* _RECORDS FOR THE TASK_
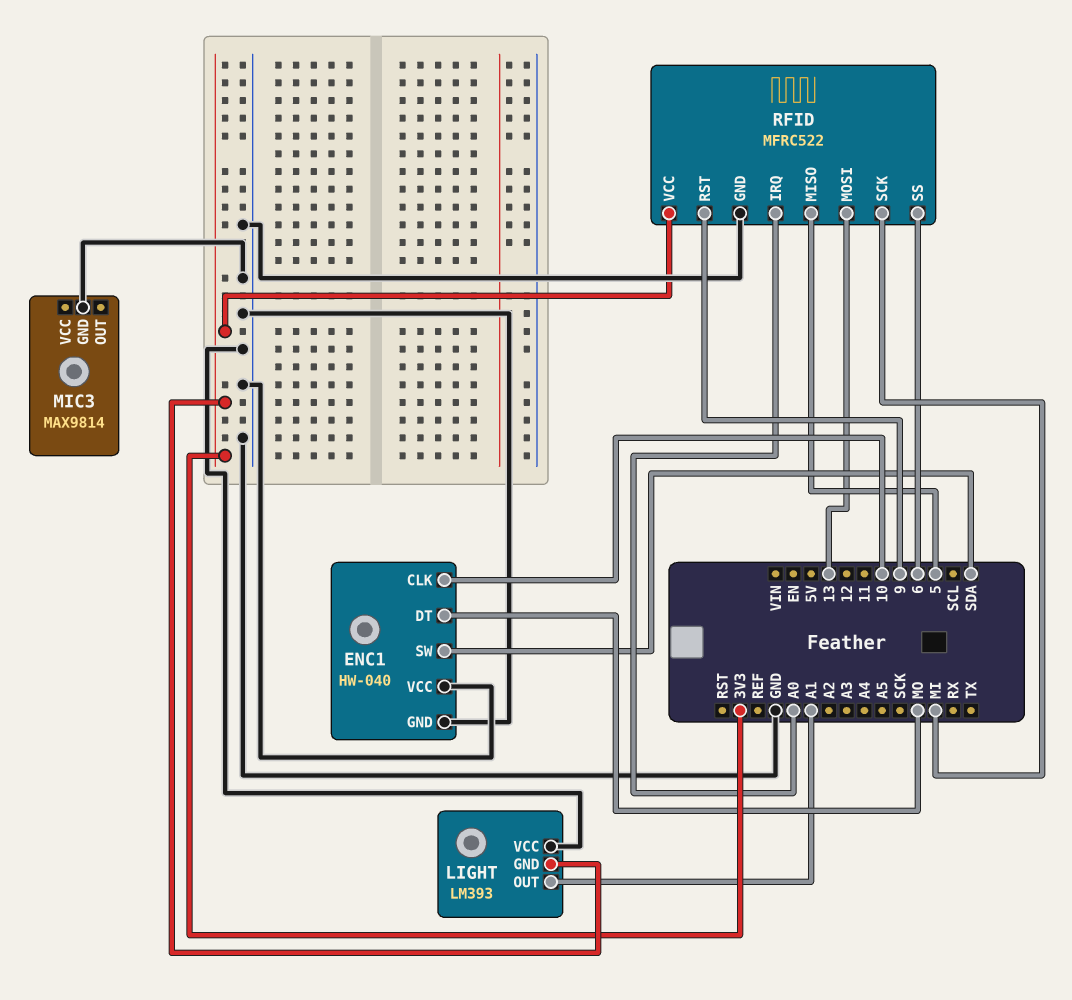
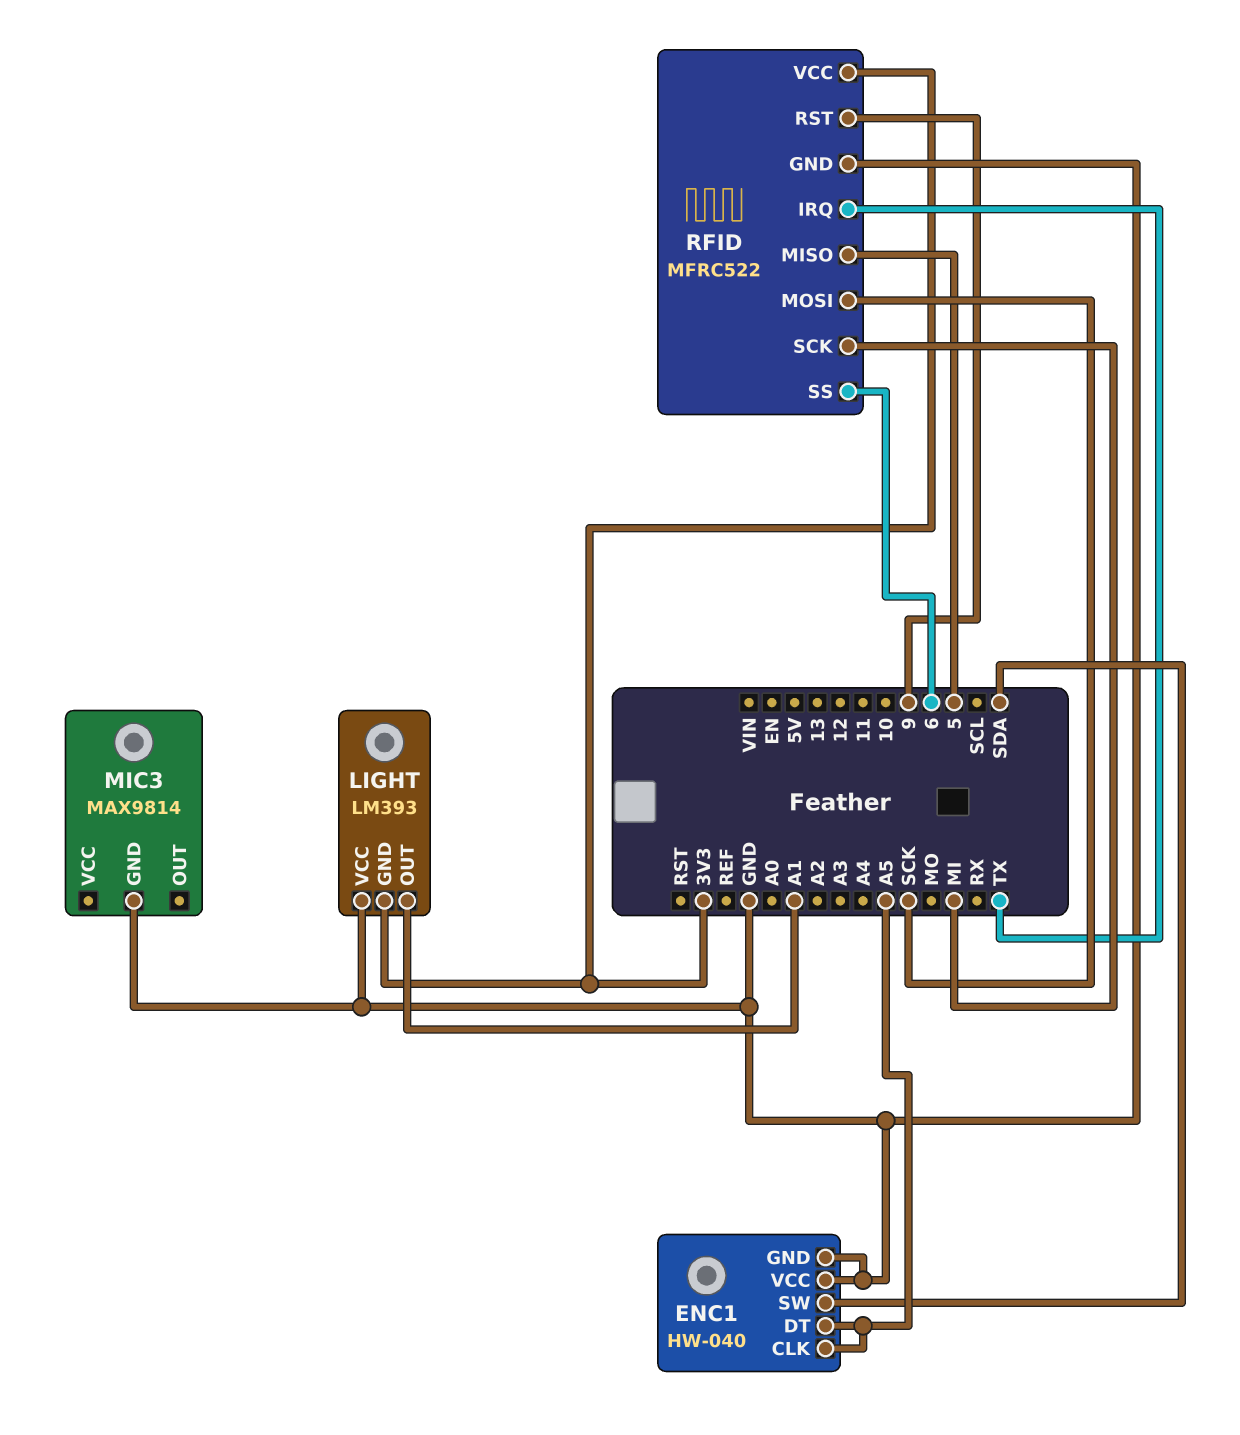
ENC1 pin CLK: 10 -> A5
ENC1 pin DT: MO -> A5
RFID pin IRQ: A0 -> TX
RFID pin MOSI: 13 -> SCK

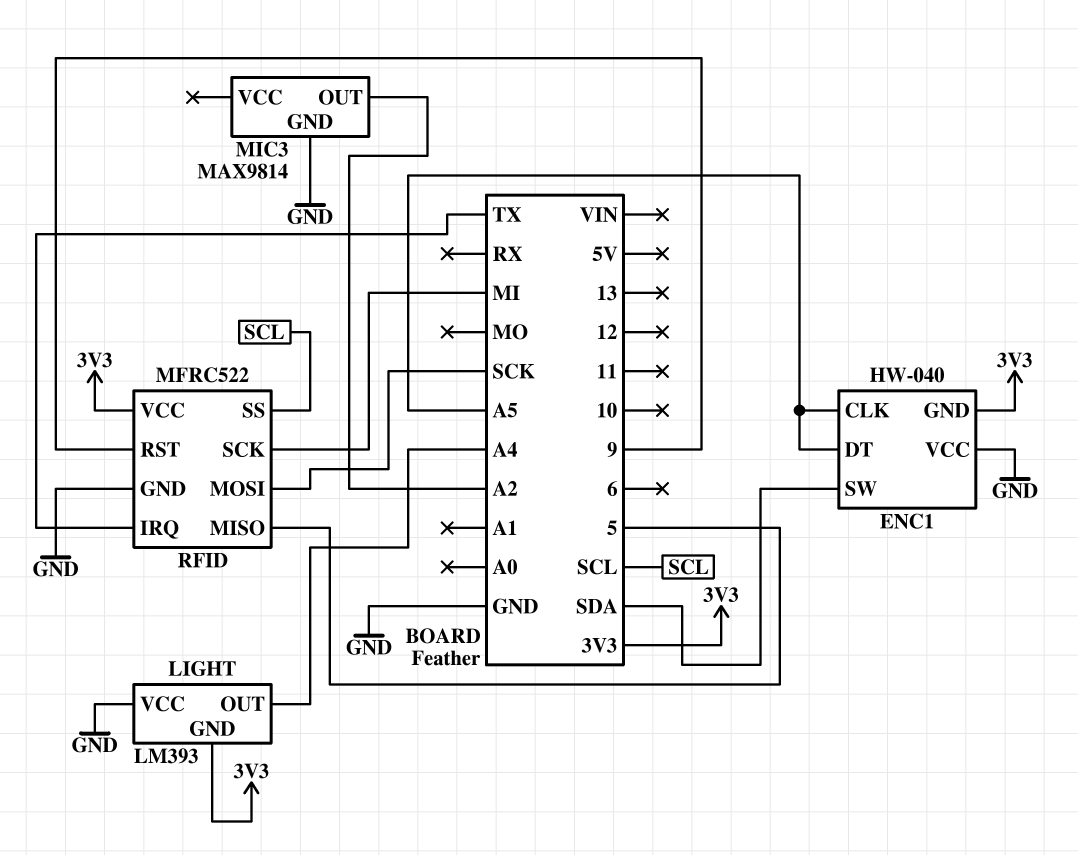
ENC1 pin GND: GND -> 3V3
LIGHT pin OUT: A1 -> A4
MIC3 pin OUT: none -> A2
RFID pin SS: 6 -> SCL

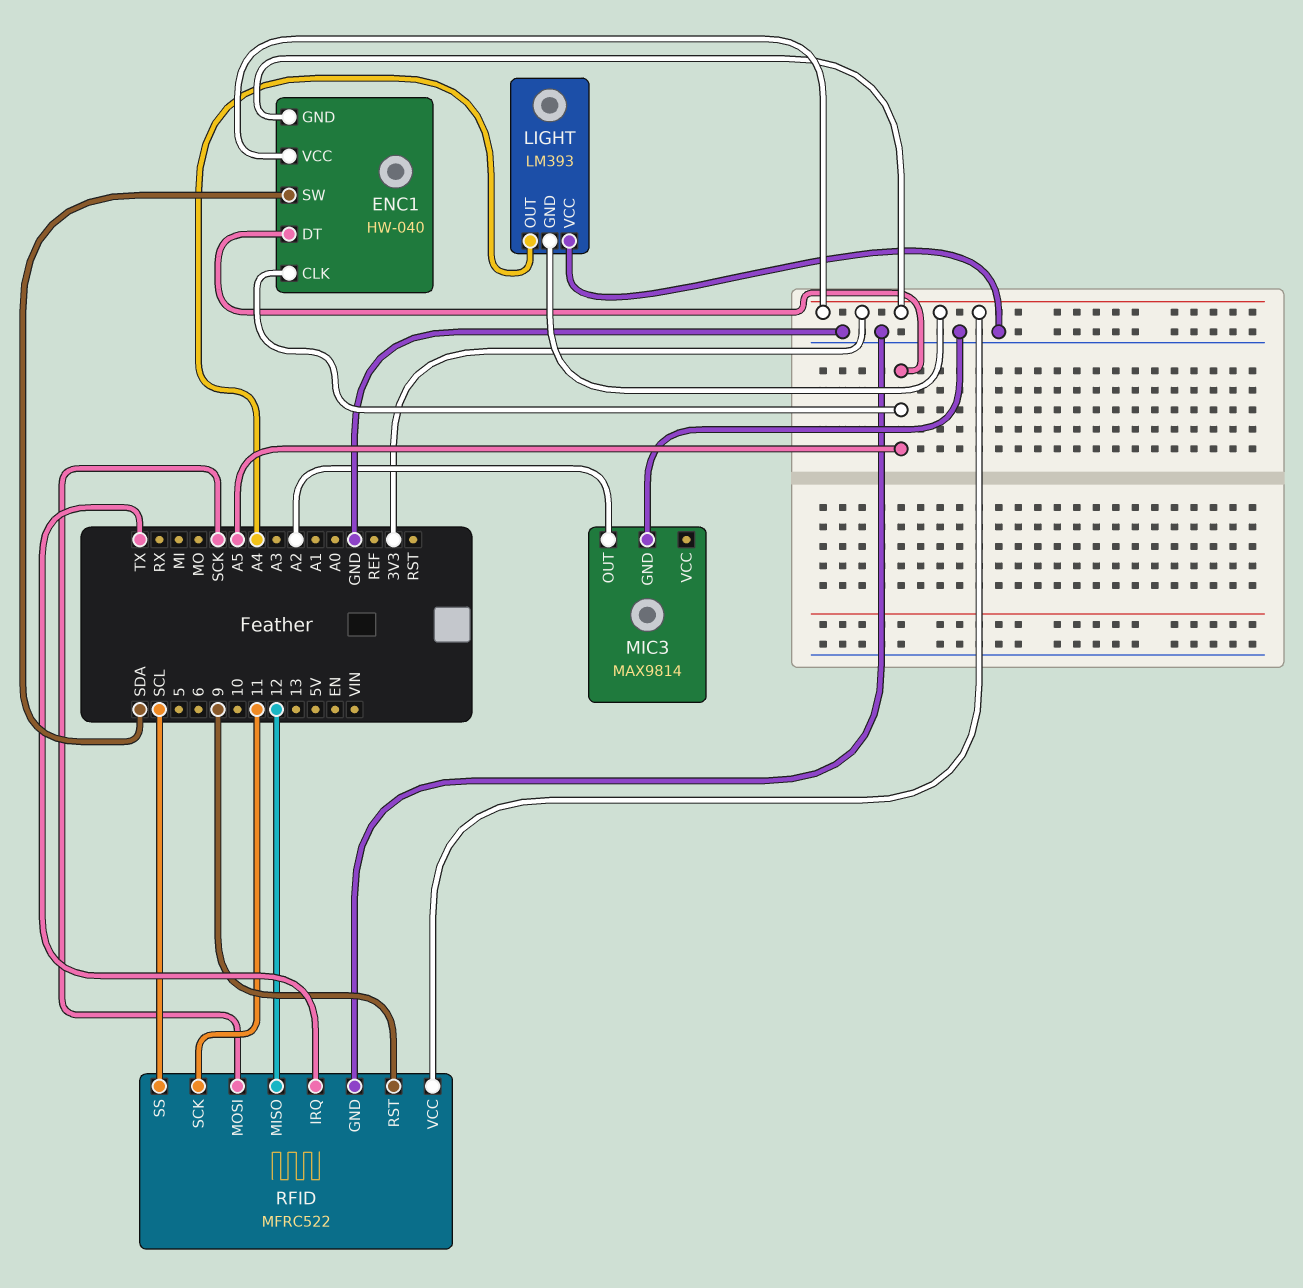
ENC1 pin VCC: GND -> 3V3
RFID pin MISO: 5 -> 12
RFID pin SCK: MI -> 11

* _PROBLEM_
Each entry above is to be written out again unchanged, apart from the pictures, which are left out.

* _THE ANSWER_
ENC1 pin CLK: 10 -> A5
ENC1 pin DT: MO -> A5
RFID pin IRQ: A0 -> TX
RFID pin MOSI: 13 -> SCK

ENC1 pin GND: GND -> 3V3
LIGHT pin OUT: A1 -> A4
MIC3 pin OUT: none -> A2
RFID pin SS: 6 -> SCL

ENC1 pin VCC: GND -> 3V3
RFID pin MISO: 5 -> 12
RFID pin SCK: MI -> 11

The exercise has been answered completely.